§ **Problem requirements**: Where does the word "crop" appear in the entries below? Copy each line that holds it.

------------------------------

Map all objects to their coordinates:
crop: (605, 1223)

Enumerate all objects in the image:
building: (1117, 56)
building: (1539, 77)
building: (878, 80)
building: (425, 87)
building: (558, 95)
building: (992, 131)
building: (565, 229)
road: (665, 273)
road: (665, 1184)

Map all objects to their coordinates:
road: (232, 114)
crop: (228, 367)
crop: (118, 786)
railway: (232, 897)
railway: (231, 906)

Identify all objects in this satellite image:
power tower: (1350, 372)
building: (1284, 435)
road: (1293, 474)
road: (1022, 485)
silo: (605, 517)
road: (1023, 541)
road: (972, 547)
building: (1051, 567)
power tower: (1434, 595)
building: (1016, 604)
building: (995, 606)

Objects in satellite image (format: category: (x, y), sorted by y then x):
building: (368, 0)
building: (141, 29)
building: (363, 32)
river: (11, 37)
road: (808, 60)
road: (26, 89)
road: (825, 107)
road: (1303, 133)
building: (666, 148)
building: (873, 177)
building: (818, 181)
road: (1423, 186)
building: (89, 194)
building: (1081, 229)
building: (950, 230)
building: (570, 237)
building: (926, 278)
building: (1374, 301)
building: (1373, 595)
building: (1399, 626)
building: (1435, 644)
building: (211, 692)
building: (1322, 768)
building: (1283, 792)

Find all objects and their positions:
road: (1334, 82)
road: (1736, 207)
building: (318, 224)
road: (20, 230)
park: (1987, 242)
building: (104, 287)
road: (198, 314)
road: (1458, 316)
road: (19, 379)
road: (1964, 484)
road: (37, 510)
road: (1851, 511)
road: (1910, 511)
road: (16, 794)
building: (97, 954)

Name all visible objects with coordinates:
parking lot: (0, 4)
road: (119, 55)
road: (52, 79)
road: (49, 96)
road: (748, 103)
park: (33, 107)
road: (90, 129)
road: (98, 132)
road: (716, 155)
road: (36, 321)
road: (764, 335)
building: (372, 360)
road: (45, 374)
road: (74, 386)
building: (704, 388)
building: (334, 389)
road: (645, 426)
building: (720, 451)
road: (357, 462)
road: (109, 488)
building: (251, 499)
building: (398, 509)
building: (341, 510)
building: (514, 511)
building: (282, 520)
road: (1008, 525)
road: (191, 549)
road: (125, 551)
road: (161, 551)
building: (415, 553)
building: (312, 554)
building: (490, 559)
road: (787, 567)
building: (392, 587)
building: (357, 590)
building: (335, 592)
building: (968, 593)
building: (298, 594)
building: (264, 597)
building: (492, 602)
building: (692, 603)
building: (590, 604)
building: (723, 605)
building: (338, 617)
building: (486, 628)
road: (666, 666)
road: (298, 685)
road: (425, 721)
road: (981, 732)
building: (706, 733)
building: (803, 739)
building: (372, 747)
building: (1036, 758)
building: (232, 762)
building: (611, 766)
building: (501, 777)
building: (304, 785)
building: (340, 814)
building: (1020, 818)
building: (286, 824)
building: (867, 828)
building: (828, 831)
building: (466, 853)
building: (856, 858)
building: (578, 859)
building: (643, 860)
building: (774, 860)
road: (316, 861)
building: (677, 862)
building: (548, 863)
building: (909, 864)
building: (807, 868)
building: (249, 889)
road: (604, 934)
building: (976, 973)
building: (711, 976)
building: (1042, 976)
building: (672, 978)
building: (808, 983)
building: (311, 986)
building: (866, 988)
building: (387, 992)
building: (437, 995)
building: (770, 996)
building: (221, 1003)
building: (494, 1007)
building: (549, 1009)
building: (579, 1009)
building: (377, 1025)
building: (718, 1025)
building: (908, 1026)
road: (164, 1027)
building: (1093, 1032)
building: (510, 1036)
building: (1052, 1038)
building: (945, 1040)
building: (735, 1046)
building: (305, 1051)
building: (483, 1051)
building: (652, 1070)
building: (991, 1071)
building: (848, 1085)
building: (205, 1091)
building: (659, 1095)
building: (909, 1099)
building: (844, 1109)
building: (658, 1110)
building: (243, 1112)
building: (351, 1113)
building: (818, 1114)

------------------------------

§ **Output of the exercise**:
crop: (605, 1223)
crop: (228, 367)
crop: (118, 786)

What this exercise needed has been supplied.